[Items stored from a collection]
======

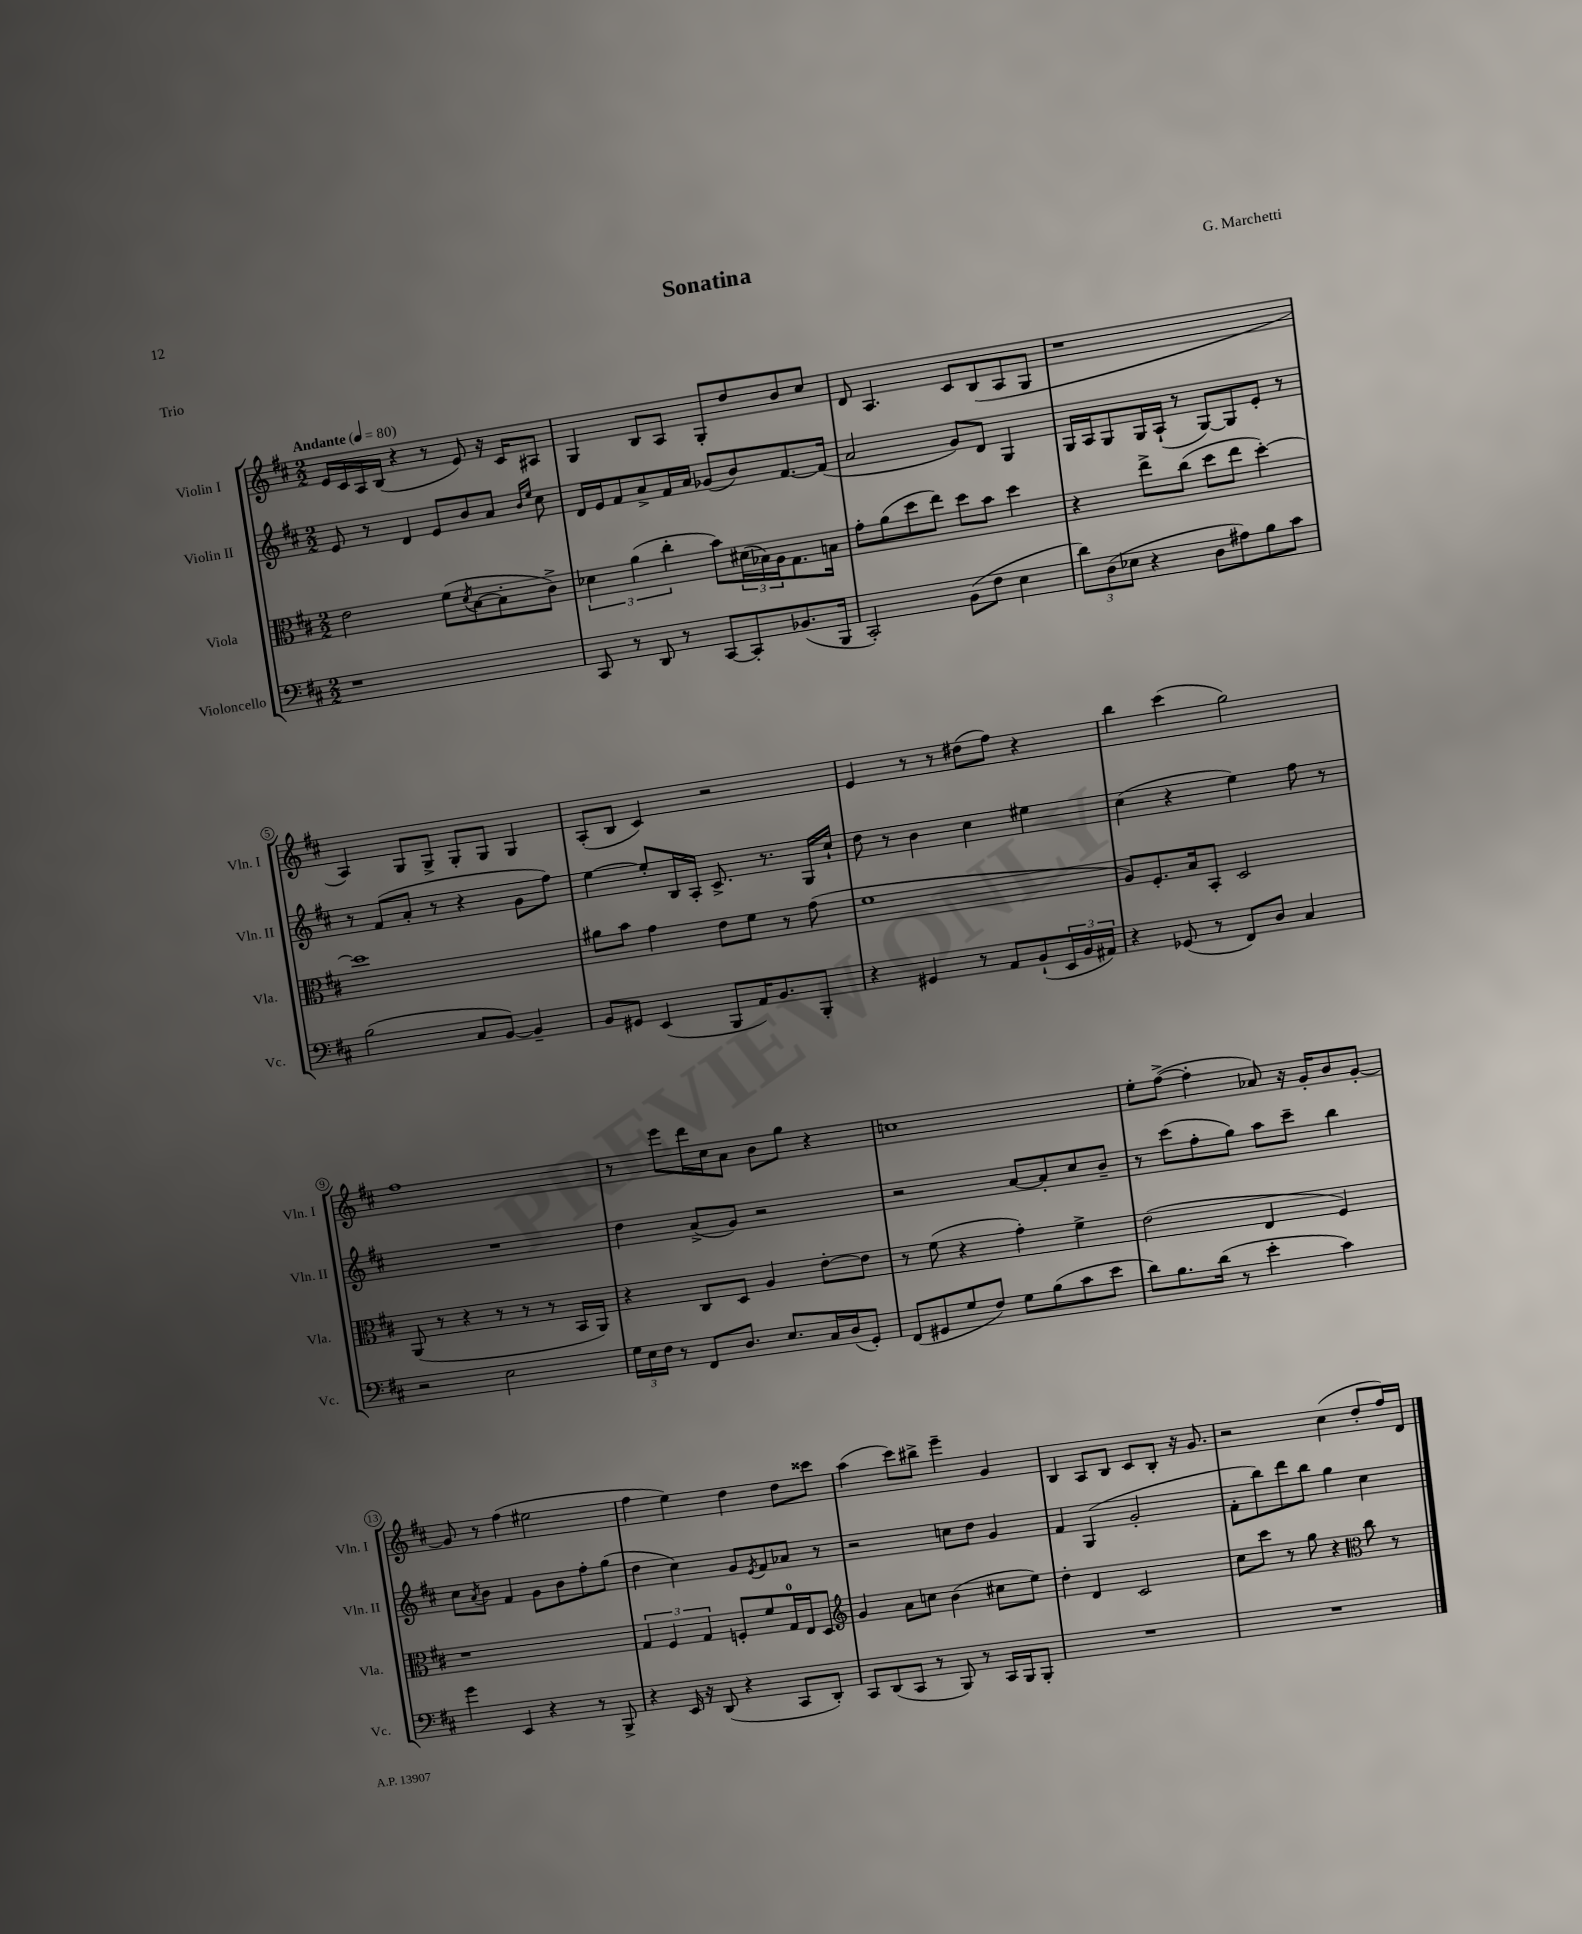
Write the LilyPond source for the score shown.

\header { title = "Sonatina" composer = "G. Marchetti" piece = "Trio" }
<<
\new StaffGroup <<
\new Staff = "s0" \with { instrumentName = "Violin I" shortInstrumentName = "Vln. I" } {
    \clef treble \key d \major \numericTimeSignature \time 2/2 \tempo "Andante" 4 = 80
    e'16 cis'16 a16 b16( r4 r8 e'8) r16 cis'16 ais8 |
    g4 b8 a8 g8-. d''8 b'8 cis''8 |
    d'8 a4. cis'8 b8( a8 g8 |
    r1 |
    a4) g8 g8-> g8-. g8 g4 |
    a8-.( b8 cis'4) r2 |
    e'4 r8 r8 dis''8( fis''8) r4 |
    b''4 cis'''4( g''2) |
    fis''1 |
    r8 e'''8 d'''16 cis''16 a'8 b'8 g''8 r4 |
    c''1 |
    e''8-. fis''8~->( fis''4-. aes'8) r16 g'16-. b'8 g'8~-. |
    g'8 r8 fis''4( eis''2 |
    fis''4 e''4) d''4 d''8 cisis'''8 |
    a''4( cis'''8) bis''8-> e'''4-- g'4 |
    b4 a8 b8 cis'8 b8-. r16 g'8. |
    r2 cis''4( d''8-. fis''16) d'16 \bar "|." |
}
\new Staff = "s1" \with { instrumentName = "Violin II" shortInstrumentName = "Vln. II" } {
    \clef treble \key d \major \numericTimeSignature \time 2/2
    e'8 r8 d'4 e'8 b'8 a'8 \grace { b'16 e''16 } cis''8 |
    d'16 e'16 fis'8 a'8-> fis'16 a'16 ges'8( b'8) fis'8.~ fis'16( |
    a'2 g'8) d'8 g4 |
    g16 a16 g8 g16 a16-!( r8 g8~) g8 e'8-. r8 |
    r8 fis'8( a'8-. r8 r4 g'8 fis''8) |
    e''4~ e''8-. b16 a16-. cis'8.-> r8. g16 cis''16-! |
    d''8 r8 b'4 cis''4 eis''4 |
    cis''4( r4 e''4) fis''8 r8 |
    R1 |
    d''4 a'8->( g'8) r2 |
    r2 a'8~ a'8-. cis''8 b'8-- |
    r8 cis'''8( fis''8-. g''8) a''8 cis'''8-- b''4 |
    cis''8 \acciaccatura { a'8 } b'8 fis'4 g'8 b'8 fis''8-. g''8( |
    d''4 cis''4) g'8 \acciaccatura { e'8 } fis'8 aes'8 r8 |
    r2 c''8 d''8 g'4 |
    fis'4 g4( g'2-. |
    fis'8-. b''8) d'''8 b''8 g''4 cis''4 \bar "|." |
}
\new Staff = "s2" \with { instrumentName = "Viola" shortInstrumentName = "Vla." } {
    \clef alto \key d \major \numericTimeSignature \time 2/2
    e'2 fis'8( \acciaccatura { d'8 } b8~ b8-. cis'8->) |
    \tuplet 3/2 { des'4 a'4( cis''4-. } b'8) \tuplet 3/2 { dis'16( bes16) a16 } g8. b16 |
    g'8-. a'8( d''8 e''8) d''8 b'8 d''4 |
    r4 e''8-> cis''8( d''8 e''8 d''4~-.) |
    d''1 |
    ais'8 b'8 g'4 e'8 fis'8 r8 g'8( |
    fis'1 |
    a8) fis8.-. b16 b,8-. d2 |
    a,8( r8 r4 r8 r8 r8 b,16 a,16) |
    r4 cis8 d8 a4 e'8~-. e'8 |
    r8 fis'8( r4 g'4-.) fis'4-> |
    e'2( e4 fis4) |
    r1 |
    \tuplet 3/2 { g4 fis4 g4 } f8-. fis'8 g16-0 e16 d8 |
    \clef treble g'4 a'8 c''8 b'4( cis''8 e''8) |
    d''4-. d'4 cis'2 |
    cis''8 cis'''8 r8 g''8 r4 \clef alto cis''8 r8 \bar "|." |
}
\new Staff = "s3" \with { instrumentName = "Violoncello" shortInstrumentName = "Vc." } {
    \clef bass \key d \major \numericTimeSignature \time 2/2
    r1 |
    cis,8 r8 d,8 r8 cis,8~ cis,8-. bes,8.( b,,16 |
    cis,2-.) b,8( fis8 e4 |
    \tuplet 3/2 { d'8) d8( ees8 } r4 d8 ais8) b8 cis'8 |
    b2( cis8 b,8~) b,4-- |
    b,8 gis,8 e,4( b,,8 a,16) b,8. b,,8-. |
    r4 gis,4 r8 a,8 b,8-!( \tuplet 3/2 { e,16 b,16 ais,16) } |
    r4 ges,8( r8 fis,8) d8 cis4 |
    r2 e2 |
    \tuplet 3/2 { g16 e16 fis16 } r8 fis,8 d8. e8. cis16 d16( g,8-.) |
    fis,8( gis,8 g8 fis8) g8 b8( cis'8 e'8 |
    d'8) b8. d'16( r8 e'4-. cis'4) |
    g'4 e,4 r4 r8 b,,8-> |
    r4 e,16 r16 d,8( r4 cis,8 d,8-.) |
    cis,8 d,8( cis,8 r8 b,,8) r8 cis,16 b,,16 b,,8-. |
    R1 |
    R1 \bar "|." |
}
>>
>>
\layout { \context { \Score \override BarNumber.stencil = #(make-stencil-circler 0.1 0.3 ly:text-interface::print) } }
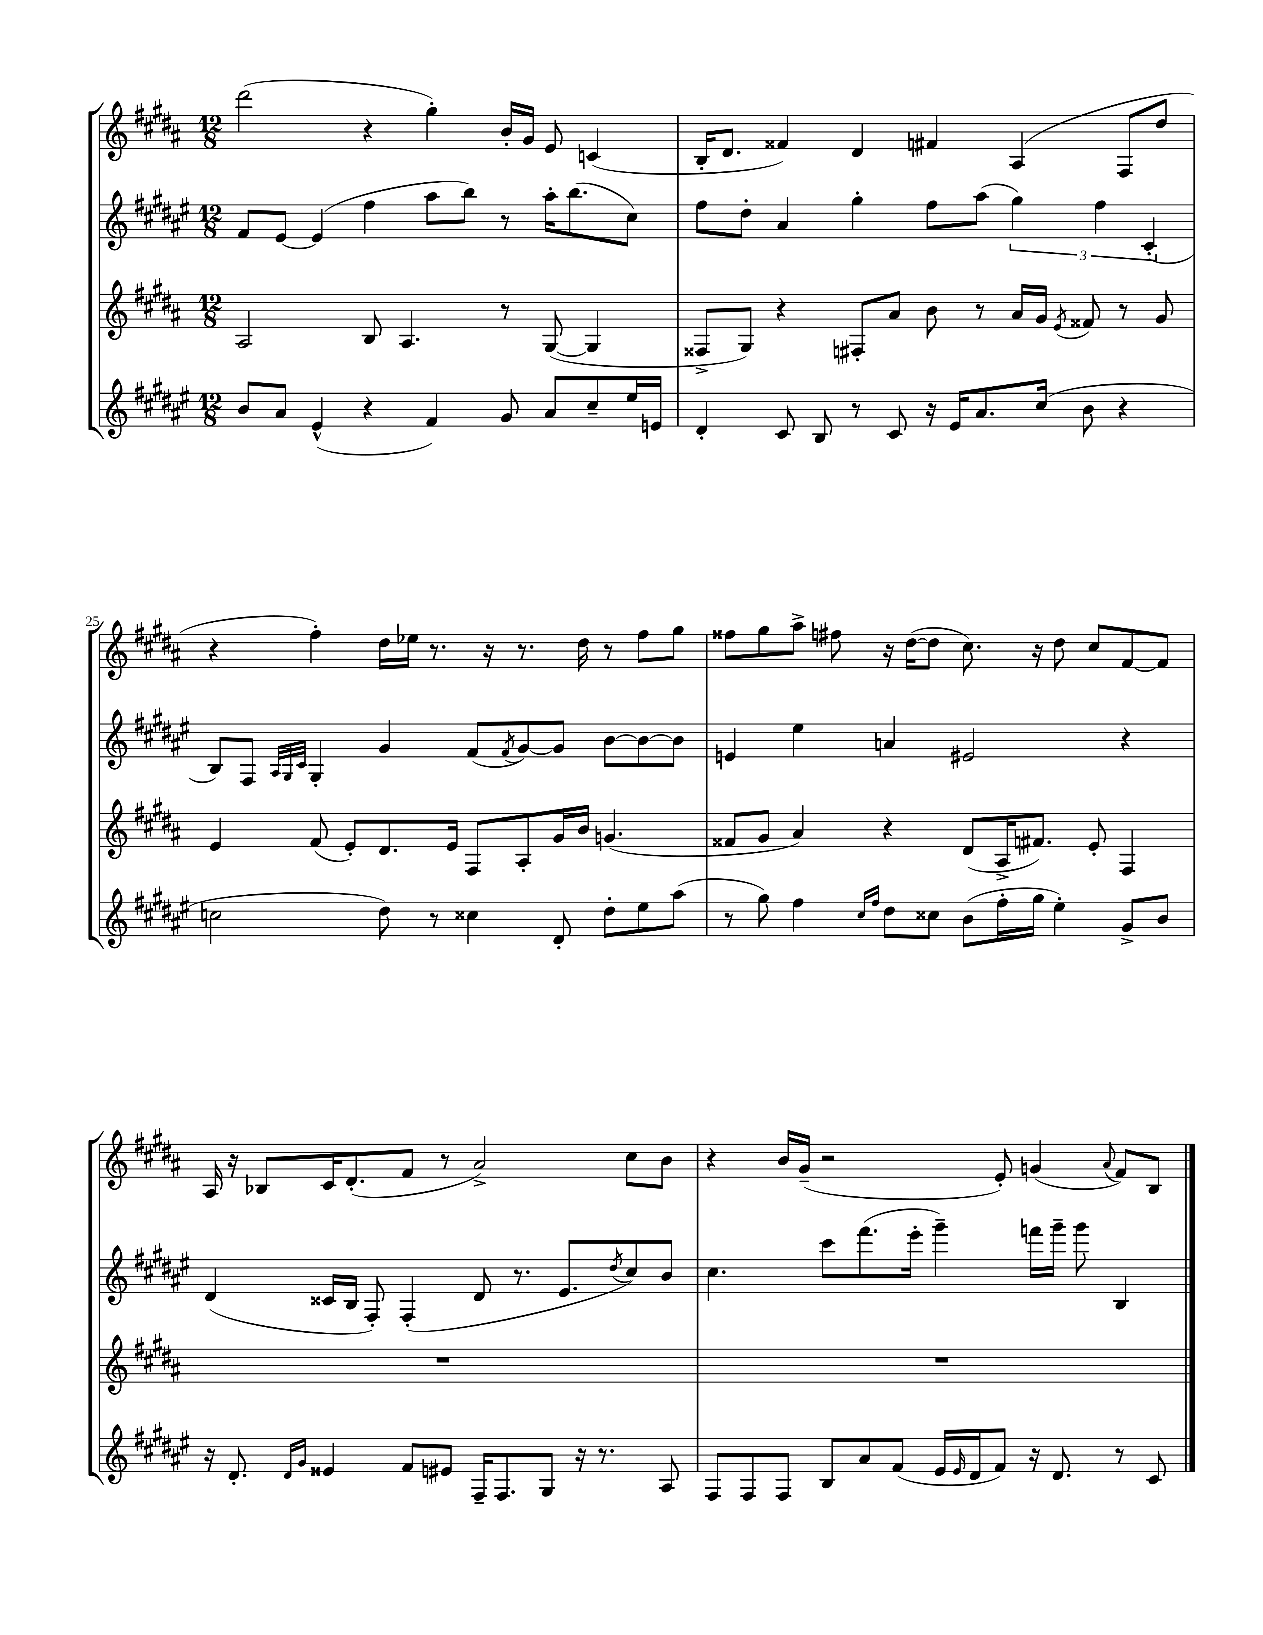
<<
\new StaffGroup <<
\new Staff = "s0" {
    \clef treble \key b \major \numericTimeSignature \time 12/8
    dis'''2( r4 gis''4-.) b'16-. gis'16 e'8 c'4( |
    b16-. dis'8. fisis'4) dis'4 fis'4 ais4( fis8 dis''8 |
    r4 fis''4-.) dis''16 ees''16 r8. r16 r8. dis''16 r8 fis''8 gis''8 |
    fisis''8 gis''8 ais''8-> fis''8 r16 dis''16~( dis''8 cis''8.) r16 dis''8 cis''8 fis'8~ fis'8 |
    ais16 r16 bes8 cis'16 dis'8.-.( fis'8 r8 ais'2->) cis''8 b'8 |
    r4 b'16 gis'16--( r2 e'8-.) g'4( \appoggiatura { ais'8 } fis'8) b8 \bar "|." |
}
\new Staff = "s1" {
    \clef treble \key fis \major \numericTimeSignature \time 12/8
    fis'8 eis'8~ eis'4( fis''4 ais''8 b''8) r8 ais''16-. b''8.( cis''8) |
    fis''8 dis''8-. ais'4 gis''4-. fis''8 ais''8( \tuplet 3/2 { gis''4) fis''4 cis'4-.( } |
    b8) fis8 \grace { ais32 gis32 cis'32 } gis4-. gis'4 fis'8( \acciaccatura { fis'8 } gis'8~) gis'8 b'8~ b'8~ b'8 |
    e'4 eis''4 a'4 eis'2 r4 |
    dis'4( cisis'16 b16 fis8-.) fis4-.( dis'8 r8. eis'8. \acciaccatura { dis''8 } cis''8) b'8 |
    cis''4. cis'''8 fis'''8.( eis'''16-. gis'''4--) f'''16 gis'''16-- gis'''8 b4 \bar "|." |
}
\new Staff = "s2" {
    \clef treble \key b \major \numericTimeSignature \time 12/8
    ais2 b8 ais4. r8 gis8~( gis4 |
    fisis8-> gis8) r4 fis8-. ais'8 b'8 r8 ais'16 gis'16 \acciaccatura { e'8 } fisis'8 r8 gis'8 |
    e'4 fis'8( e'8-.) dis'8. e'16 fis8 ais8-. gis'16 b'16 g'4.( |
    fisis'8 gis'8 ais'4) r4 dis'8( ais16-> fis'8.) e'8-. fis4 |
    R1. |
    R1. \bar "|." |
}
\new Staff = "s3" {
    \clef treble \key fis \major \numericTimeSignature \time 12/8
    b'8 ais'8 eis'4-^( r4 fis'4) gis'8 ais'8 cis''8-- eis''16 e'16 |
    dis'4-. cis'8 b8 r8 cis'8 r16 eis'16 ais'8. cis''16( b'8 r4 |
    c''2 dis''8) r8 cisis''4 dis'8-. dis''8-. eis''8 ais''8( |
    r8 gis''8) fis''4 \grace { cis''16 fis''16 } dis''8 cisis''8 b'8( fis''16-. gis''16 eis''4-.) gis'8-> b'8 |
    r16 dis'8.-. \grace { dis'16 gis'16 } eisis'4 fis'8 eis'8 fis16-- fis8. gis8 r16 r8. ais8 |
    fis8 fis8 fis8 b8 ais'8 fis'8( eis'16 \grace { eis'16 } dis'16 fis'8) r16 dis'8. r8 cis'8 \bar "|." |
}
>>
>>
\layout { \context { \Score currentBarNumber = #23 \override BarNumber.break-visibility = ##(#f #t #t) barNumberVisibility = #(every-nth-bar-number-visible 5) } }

======

• WORK TO COMPLETE: Find each line above that contains the string "alto", and copy every such line.

• SOLUTION FOR THIS EXERCISE:
    \clef alto \key d \major \numericTimeSignature \time 2/2
    cis''8 cis'''8 r8 g''8 r4 \clef alto cis''8 r8 \bar "|." |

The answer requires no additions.